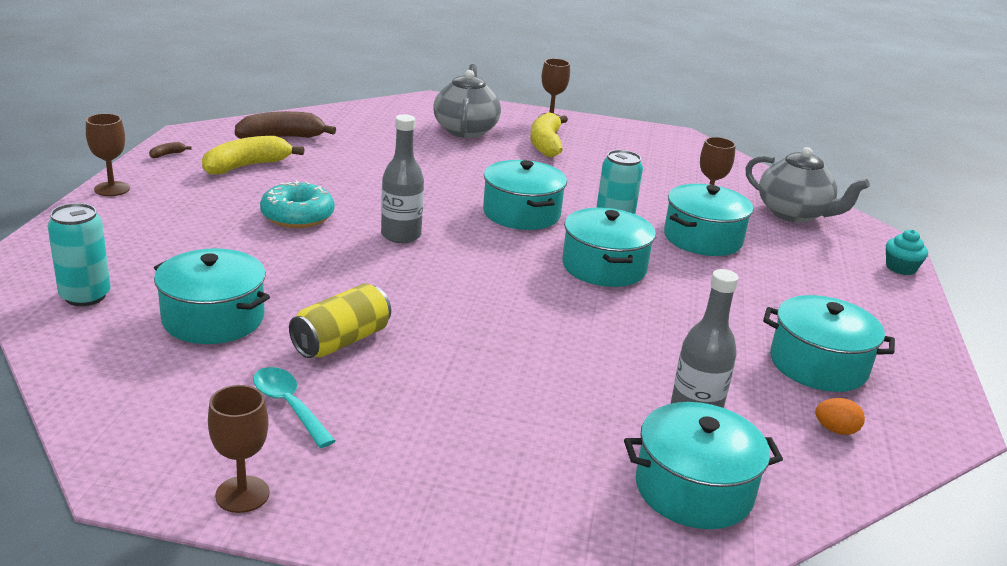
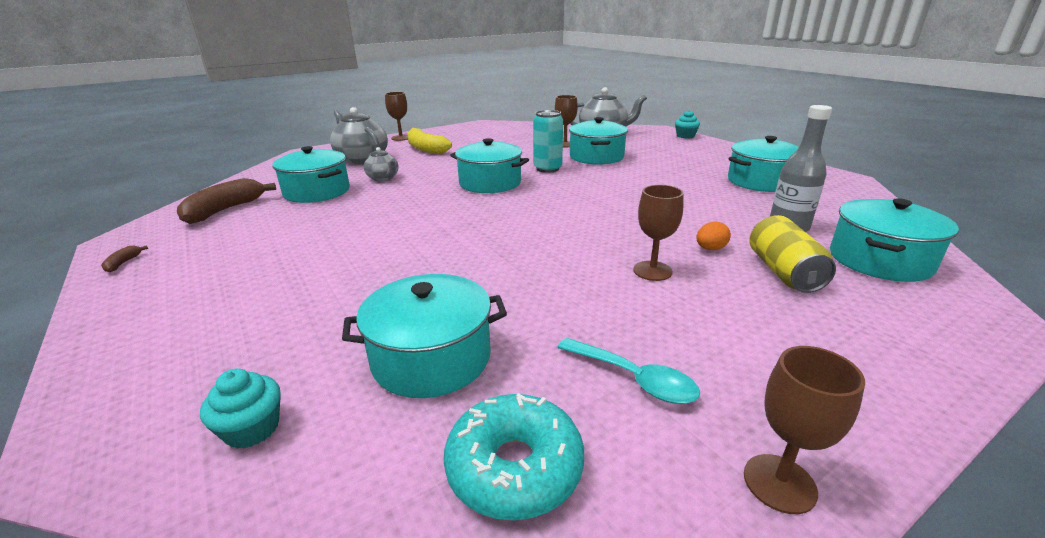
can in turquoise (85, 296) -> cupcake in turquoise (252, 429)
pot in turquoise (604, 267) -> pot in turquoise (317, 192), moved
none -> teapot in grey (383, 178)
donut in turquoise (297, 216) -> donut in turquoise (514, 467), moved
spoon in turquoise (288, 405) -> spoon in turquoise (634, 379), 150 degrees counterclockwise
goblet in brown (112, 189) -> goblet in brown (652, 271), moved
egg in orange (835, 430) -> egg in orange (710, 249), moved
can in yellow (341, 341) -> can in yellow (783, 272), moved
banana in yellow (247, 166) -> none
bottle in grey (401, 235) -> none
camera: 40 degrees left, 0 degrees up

• • •

## WHAT TO PRODUCE
Every line that contains "yellow" should be copied out of the data.

## SOLUTION TO THIS PROBLEM
can in yellow (341, 341) -> can in yellow (783, 272), moved
banana in yellow (247, 166) -> none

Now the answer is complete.